PROBLEM REQUIREMENTS =>
Among the entries that follow, locate the line with "green line: (312, 129) -> (266, 129), moved" and the line with "purple pentagon: (93, 117)". Output those lines and all lines in between, exactly, minus the pictures.

DATA TO USE =>
◆ ◆ ◆
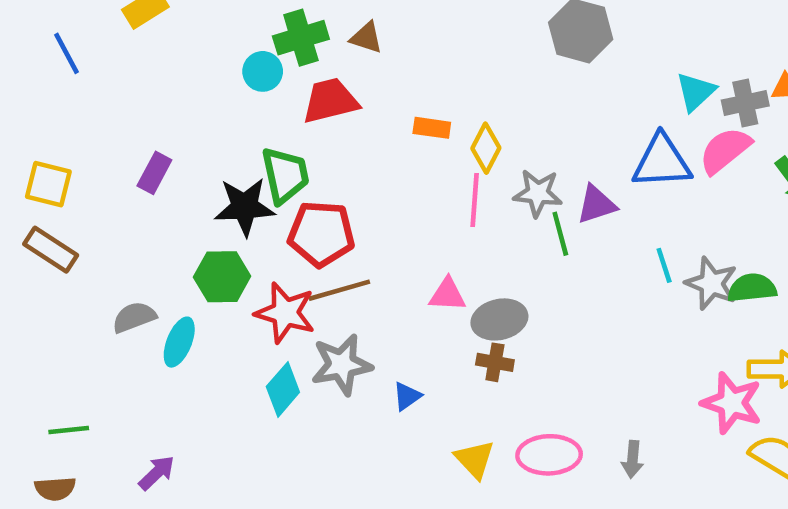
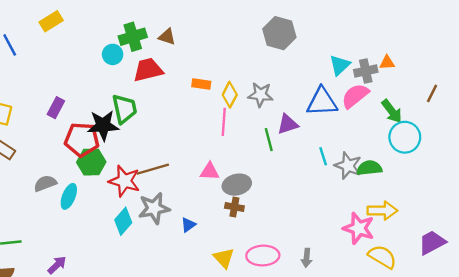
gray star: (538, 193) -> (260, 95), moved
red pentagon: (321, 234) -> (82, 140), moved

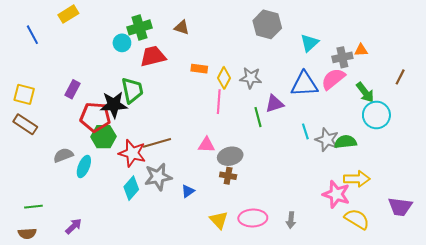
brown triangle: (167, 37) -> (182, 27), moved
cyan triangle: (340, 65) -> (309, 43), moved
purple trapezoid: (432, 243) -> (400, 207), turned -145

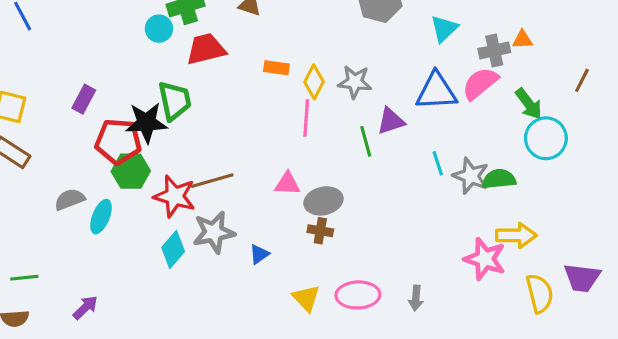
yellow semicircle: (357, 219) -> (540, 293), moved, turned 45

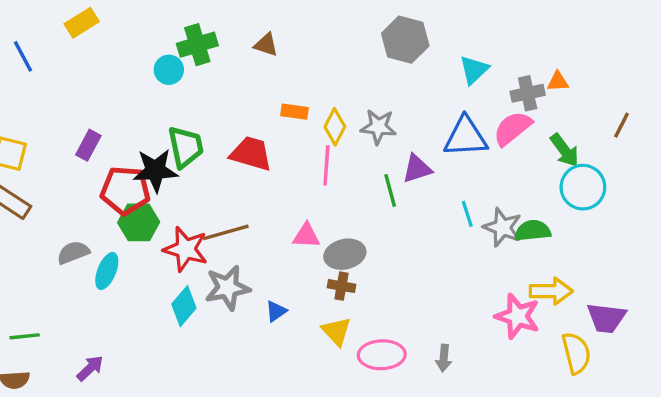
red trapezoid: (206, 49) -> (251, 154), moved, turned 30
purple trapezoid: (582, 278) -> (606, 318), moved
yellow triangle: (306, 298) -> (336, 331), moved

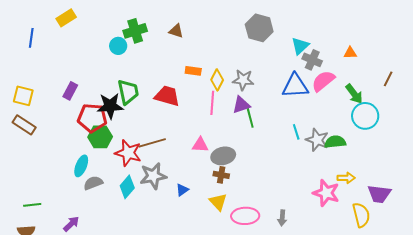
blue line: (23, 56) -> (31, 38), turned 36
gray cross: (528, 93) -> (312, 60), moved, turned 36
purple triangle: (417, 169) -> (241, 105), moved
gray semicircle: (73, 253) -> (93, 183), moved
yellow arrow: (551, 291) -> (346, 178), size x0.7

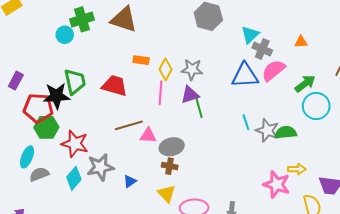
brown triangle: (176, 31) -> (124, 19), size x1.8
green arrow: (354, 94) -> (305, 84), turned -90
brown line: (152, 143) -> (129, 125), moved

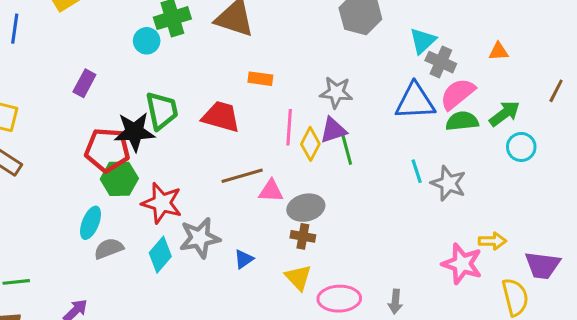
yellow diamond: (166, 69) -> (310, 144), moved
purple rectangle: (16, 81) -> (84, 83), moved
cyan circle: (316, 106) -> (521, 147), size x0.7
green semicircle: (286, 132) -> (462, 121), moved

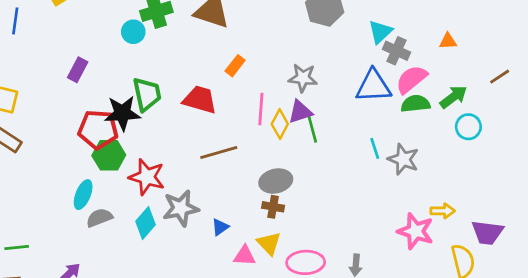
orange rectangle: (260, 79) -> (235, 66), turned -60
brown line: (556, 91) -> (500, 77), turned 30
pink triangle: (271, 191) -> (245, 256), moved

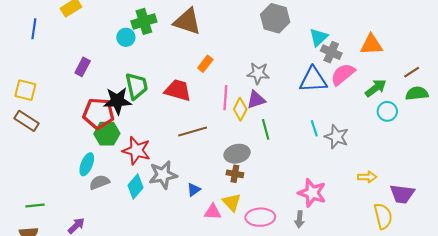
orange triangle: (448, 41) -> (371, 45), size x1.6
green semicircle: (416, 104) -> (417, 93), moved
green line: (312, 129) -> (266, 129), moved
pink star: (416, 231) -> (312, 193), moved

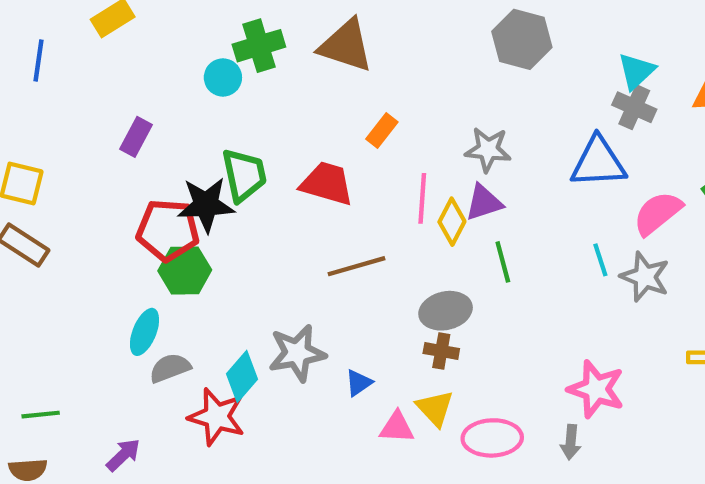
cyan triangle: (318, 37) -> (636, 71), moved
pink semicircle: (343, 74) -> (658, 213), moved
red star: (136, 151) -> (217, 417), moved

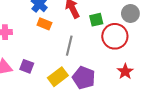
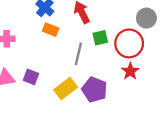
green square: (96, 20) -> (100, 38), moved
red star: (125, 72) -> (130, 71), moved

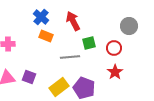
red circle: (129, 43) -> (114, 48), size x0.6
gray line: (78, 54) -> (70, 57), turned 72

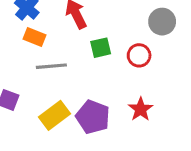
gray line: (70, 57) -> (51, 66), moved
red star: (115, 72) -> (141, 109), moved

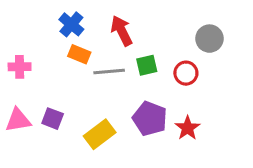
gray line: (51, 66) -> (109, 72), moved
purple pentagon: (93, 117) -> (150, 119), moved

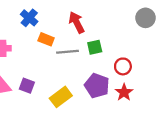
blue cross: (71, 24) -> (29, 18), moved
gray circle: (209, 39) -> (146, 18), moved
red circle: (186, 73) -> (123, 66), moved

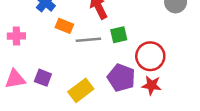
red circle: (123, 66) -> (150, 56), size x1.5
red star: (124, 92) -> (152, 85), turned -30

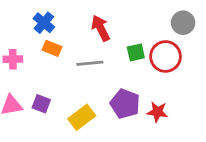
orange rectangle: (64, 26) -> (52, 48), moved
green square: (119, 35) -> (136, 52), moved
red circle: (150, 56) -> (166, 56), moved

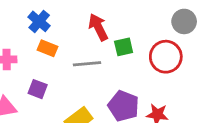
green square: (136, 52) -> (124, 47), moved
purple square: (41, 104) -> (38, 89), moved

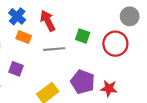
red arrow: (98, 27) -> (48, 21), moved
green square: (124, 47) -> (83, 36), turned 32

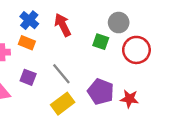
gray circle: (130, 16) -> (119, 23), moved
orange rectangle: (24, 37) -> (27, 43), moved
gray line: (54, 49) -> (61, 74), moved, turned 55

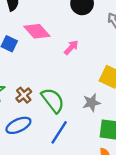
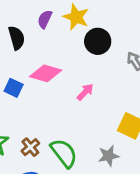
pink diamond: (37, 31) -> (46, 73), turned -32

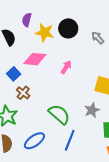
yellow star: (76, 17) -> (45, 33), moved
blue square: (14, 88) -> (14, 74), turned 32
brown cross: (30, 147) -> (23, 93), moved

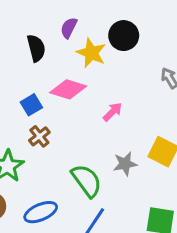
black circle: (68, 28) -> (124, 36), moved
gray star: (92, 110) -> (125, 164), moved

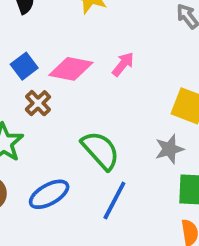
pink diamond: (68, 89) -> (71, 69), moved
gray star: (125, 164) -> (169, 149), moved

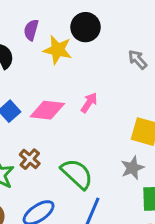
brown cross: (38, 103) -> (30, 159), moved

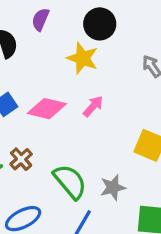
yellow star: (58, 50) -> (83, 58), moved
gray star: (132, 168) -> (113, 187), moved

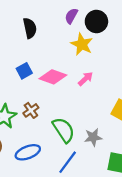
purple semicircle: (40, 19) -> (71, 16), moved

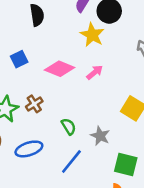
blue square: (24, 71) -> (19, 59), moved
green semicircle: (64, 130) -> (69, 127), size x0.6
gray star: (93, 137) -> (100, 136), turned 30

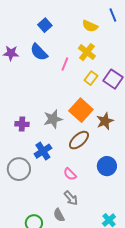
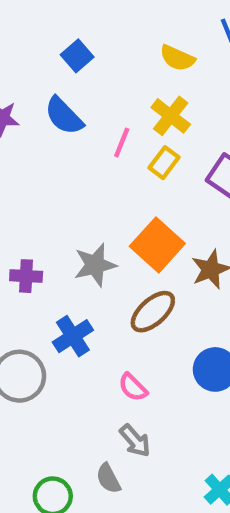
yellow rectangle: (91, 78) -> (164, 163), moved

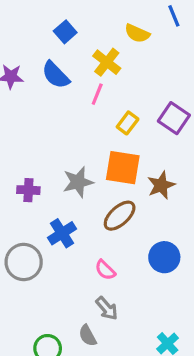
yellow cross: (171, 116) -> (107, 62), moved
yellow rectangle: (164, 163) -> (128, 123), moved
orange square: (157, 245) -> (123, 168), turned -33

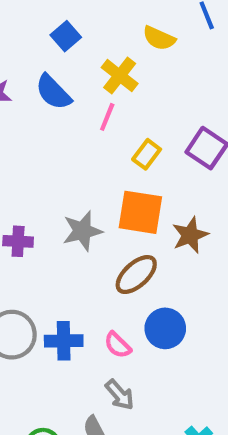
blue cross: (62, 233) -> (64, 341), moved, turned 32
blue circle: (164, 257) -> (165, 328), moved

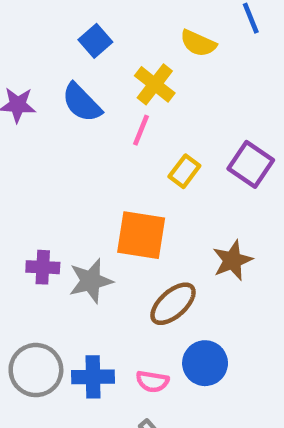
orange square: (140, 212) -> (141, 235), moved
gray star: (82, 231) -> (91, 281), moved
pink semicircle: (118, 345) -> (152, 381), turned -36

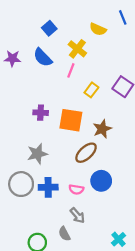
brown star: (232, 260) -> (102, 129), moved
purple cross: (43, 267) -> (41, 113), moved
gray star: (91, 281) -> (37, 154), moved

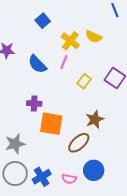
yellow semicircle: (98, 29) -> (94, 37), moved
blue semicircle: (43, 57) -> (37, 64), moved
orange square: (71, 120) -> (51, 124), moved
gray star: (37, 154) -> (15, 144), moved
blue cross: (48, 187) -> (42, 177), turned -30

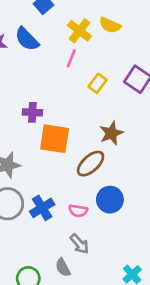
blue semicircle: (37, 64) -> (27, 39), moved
◆ ◆ ◆
OUTPUT FOR THIS TASK =>
green line: (312, 129) -> (266, 129), moved
pink star: (416, 231) -> (312, 193), moved

cyan triangle: (318, 37) -> (636, 71), moved
pink semicircle: (343, 74) -> (658, 213), moved
red star: (136, 151) -> (217, 417), moved

green square: (96, 20) -> (100, 38), moved
red star: (125, 72) -> (130, 71), moved

red circle: (129, 43) -> (114, 48), size x0.6
gray line: (78, 54) -> (70, 57), turned 72

gray line: (70, 57) -> (51, 66), moved
red star: (115, 72) -> (141, 109), moved

gray line: (51, 66) -> (109, 72), moved
purple pentagon: (93, 117) -> (150, 119), moved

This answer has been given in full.